- [DIRECTIONS FOR THIS TASK]:
Copy out all lines of the records in which the word "AGND" appears.

- [EXERCISE INPUT]:
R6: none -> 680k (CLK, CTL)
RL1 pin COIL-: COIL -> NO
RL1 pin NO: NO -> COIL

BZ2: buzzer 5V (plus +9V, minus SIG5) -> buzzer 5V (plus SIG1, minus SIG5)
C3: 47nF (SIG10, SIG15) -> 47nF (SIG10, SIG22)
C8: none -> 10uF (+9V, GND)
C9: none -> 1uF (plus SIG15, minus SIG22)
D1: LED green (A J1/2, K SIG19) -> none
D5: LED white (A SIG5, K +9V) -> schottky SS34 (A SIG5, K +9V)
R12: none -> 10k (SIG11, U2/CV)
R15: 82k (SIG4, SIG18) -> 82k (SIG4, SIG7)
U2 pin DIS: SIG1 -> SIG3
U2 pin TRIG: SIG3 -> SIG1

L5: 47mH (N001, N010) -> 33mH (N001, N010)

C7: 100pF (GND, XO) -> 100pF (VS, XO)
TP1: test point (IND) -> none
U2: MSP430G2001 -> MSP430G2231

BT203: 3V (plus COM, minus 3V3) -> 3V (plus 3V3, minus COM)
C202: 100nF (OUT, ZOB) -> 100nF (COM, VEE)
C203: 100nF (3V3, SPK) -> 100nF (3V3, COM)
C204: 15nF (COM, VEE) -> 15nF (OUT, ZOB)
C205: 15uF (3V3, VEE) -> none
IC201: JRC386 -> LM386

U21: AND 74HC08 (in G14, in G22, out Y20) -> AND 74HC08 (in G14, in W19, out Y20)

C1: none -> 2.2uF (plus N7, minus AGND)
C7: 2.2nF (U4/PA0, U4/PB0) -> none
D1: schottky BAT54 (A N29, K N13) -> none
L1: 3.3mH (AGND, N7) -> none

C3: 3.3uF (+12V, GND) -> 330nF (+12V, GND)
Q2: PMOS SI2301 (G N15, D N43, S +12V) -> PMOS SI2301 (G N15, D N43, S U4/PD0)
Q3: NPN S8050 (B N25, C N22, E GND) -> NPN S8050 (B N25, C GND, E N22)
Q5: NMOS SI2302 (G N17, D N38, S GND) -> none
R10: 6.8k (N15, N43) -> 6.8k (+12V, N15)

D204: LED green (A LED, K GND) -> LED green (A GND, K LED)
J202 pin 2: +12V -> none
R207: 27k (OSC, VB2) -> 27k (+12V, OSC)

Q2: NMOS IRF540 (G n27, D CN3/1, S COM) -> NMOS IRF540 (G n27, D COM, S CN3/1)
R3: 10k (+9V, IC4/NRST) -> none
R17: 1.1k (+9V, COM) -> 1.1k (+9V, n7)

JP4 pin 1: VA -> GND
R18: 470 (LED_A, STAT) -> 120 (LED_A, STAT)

- [WRITTEN ANSWER]:
C1: none -> 2.2uF (plus N7, minus AGND)
L1: 3.3mH (AGND, N7) -> none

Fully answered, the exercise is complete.